◆ What is required:
Once the line containing "Löffel [grün] |" appears, output it and each remaining line of the records below exactly, with no pictures and nothing more.

====== Data for the task

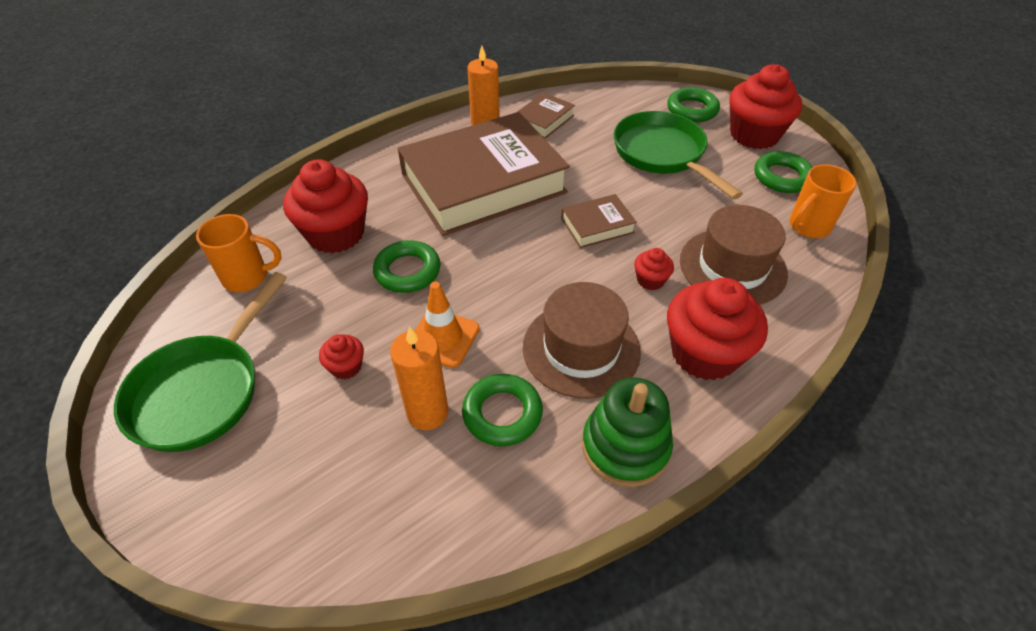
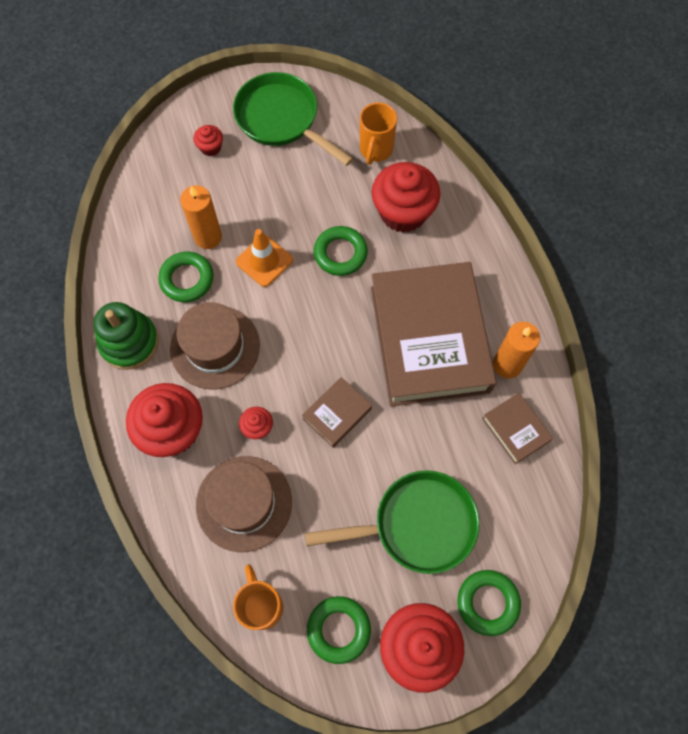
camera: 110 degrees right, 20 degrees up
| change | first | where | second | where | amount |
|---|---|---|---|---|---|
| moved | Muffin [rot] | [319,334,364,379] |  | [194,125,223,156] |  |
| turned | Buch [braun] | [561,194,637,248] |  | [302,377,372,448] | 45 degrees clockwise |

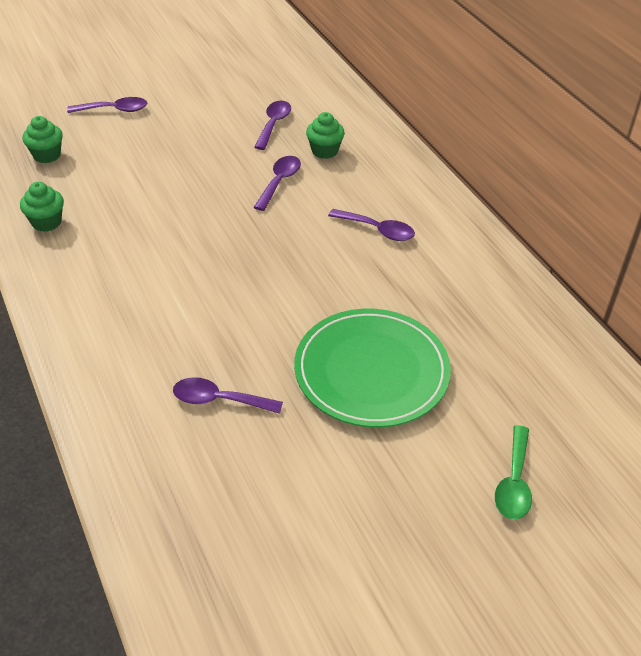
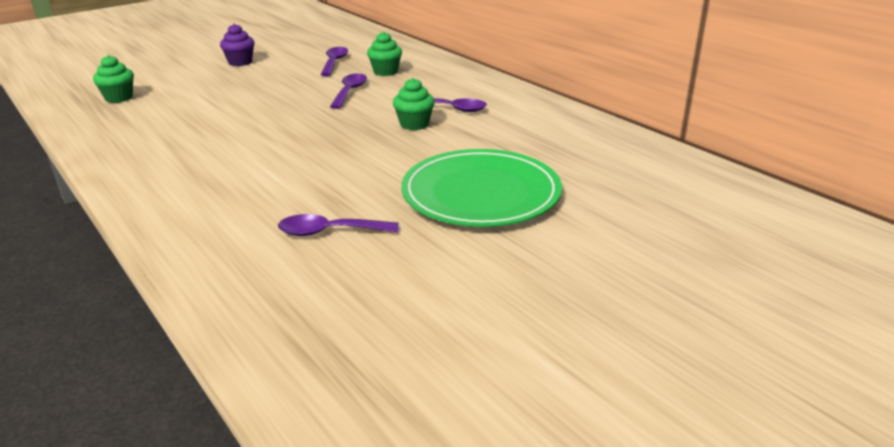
camera: 10 degrees left, 15 degrees down
| change | first | where | second | where | amount |
|---|---|---|---|---|---|
| added |  |  | Muffin [lila] | [220,24,254,66] |  |
| moved | Muffin [grün] | [20,182,64,232] |  | [393,78,435,130] |  |
| removed | Löffel [lila] | [67,97,147,113] |  |  |  |
| removed | Löffel [grün] | [495,425,532,520] |  |  |  |

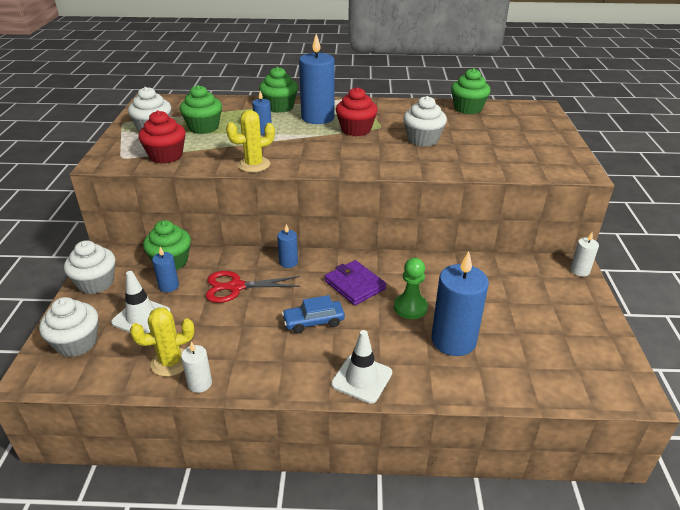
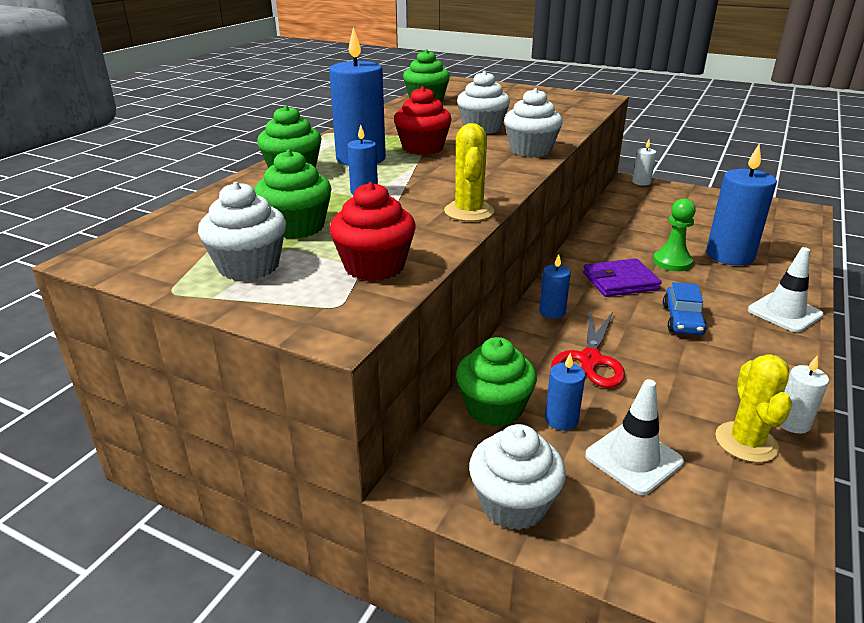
camera: 65 degrees left, 5 degrees down
| change | first | where | second | where | amount |
|---|---|---|---|---|---|
| moved | Muffin [weiß] | [39,297,98,357] |  | [504,88,563,157] |  |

============

◆ Expected answer:
| removed | Löffel [grün] | [495,425,532,520] |  |  |  |

camera: 65 degrees left, 5 degrees down
| change | first | where | second | where | amount |
|---|---|---|---|---|---|
| moved | Muffin [weiß] | [39,297,98,357] |  | [504,88,563,157] |  |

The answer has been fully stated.